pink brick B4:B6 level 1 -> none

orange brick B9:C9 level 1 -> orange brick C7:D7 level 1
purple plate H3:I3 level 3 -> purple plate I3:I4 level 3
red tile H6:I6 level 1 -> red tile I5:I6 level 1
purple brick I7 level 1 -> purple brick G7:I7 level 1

──────────

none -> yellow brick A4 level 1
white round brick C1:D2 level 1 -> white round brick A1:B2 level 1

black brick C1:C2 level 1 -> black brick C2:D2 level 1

──────────

### [HOW TO COMPLETE THIS TASK]
Exactly the lines above from the one with "white round brick C1:D2" to the one with "black brick C1:C2", both included, are to be quoted; leave the rest out.

### [TASK SOLUTION]
white round brick C1:D2 level 1 -> white round brick A1:B2 level 1

black brick C1:C2 level 1 -> black brick C2:D2 level 1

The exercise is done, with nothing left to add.